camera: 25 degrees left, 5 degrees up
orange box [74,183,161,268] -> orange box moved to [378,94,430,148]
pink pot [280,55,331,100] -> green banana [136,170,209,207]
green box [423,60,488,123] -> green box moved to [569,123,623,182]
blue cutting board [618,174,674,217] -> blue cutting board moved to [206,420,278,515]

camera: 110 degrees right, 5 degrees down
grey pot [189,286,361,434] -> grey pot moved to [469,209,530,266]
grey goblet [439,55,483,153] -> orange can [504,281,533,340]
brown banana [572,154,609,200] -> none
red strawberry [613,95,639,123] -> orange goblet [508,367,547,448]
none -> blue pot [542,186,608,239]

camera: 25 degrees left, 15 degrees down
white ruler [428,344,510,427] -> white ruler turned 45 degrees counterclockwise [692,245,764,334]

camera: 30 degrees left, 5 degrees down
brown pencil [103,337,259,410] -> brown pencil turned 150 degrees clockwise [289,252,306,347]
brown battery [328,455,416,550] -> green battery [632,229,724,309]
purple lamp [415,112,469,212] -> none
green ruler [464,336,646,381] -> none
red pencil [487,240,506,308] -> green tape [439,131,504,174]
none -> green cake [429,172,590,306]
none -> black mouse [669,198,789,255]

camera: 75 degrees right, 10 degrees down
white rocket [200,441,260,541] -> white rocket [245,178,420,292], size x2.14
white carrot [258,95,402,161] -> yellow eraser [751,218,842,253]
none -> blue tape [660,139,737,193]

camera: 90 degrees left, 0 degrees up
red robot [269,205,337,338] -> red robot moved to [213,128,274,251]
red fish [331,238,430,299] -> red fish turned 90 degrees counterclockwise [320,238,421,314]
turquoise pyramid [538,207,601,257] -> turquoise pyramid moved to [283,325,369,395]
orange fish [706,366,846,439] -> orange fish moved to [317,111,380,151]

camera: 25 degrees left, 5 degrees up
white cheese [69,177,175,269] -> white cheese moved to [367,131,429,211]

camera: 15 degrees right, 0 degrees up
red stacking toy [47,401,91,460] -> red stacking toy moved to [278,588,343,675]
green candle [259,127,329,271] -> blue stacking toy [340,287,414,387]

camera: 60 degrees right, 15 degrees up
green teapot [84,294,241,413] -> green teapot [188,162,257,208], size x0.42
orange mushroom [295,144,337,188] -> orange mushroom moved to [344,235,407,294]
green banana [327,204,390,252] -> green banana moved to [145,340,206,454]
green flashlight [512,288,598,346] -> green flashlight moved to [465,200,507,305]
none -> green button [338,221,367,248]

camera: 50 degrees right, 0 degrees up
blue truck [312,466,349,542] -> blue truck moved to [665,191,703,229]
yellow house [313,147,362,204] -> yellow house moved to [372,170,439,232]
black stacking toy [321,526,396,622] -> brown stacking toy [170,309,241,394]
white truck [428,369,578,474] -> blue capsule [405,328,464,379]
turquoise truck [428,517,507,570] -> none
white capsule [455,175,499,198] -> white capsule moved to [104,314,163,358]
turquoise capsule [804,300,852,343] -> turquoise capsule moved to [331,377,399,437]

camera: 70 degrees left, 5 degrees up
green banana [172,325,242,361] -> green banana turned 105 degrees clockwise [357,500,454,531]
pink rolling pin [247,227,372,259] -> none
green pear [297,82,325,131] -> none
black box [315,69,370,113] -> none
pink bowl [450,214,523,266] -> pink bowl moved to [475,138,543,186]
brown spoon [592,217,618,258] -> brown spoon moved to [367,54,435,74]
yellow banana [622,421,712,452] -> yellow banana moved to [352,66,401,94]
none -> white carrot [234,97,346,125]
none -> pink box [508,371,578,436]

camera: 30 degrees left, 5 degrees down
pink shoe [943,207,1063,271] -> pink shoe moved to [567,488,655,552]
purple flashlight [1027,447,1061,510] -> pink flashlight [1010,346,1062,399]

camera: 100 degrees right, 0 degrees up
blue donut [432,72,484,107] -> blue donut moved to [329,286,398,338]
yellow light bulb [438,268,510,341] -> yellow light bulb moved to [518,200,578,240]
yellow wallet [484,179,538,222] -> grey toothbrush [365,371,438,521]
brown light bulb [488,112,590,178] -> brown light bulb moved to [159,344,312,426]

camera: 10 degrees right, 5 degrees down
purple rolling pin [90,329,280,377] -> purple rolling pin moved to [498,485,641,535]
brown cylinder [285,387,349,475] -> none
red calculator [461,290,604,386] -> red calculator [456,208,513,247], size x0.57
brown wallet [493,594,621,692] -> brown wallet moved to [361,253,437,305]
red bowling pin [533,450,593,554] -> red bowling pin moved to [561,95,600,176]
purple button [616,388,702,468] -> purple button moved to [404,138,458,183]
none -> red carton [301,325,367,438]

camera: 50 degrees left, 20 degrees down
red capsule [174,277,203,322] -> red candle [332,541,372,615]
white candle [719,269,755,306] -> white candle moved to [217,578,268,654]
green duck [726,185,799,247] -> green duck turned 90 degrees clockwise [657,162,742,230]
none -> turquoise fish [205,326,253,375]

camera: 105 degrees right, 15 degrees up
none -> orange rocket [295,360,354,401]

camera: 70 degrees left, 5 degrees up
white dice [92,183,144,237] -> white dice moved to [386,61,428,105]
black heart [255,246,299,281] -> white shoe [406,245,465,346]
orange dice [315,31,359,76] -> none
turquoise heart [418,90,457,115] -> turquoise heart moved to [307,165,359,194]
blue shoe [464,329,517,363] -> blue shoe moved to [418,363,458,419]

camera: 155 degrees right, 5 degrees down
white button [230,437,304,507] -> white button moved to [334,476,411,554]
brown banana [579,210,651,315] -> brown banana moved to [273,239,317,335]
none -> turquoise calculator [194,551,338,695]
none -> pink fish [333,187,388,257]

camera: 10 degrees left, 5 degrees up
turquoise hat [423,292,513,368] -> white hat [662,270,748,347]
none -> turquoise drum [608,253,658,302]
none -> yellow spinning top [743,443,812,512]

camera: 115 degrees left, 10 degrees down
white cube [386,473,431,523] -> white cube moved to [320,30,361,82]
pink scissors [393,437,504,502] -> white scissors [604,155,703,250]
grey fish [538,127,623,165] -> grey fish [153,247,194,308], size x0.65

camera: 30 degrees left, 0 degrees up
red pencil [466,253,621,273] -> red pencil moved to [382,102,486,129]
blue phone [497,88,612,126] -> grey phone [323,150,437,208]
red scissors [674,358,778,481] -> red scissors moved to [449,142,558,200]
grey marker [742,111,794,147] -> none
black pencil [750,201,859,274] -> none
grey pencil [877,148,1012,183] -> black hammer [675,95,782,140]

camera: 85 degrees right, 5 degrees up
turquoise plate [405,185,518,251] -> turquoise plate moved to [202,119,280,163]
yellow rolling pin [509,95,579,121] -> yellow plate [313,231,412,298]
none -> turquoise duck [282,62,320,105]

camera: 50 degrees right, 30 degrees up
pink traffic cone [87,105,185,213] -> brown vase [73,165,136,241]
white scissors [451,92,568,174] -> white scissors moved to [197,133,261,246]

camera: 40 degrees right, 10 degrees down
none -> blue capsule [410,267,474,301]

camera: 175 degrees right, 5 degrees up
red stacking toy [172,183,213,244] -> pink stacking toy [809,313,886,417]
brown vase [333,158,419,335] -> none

***

> **TASK DESCRIPTION**: Gather from the entries above all lines that include the string "scissors".

> **SOLUTION FOR THIS TASK**:
pink scissors [393,437,504,502] -> white scissors [604,155,703,250]
red scissors [674,358,778,481] -> red scissors moved to [449,142,558,200]
white scissors [451,92,568,174] -> white scissors moved to [197,133,261,246]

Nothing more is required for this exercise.